(Collected data)
○ ○ ○ ○ ○

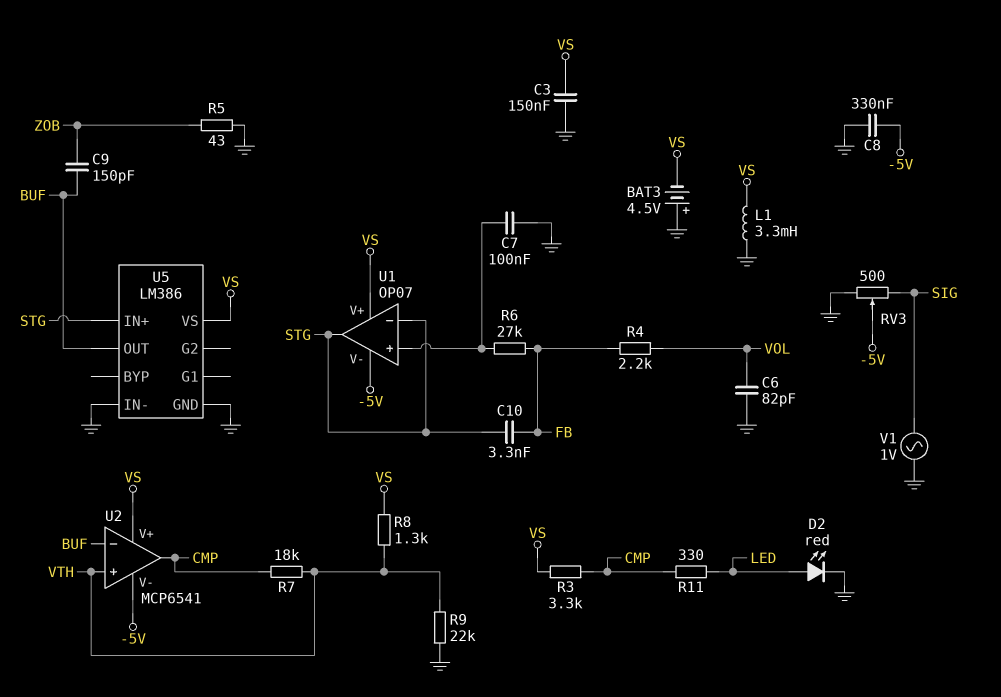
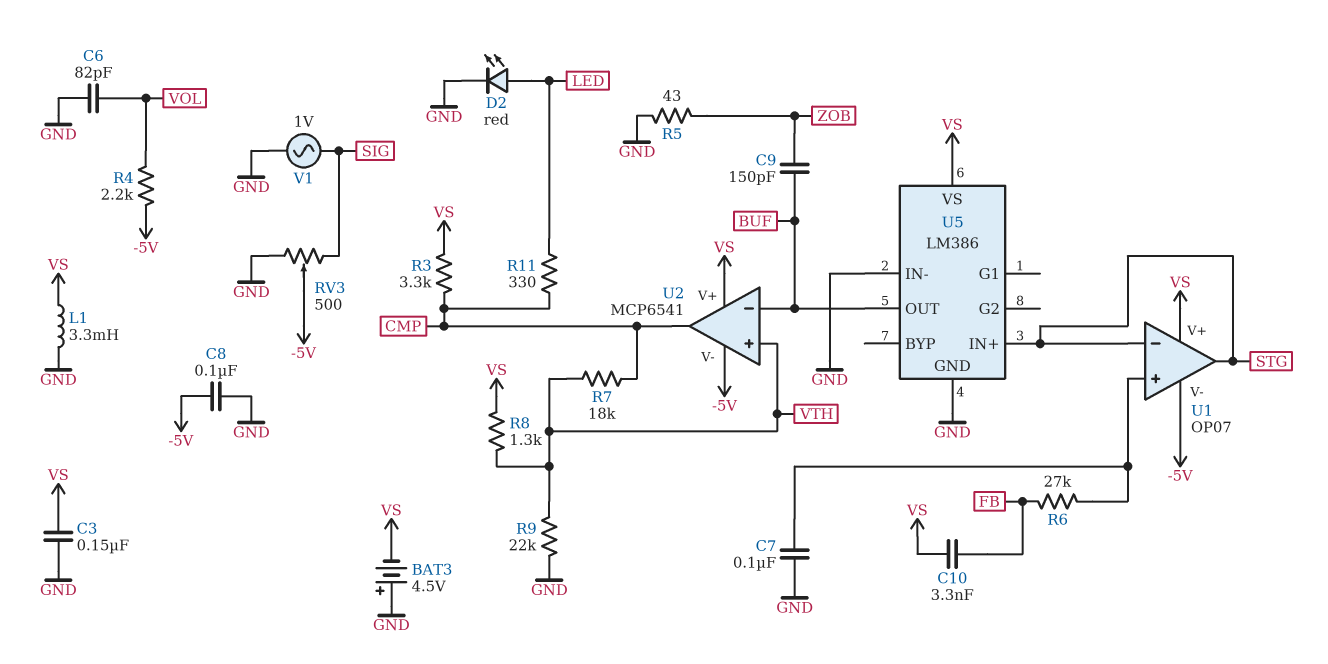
C8: 330nF (-5V, GND) -> 100nF (-5V, GND)
C10: 3.3nF (FB, STG) -> 3.3nF (FB, VS)
R4: 2.2k (FB, VOL) -> 2.2k (-5V, VOL)

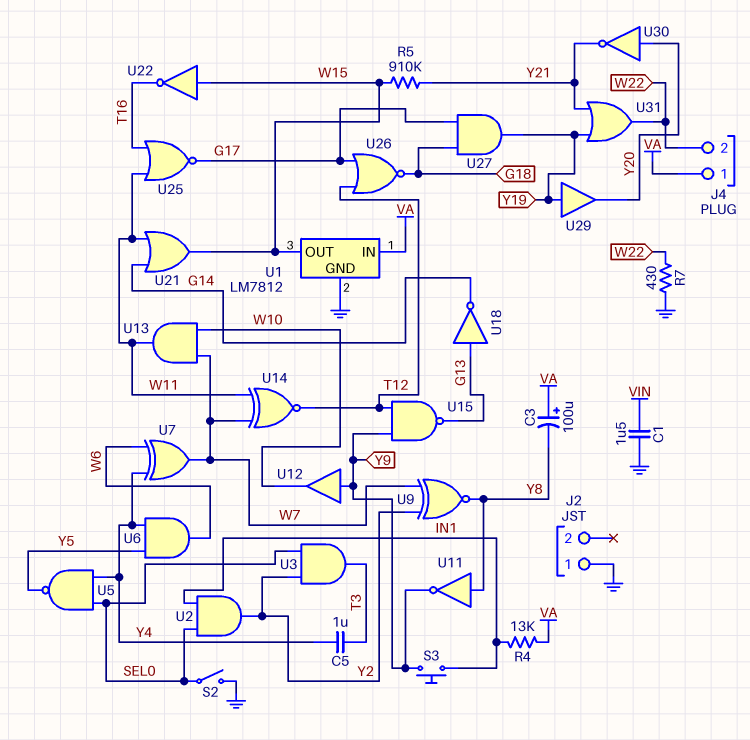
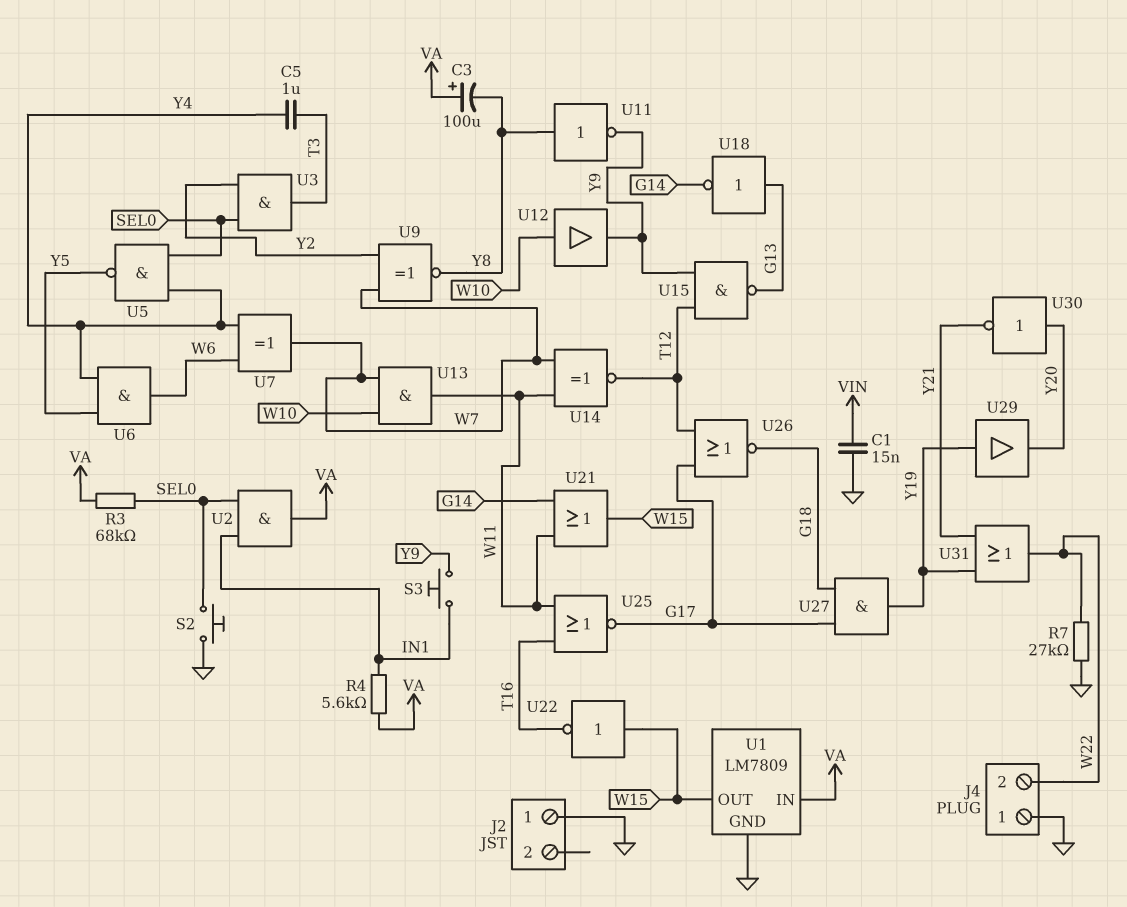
C1: 1.5uF (GND, VIN) -> 15nF (GND, VIN)
J4 pin 1: VA -> GND
R3: none -> 68k (SEL0, VA)
R4: 13k (IN1, VA) -> 5.6k (IN1, VA)
R5: 910k (W15, Y21) -> none
R7: 430 (GND, W22) -> 27k (GND, W22)
S2: switch (GND, SEL0) -> button (GND, SEL0)
U1: LM7812 -> LM7809
U2: AND (in IN1, in SEL0, out Y2) -> AND (in IN1, in SEL0, out VA)
U12: buffer (in Y9, out W10) -> buffer (in W10, out Y9)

○ ○ ○ ○ ○

● Task
In the data, how many lines include the string "none"? Reply with only that number.

● Task response
2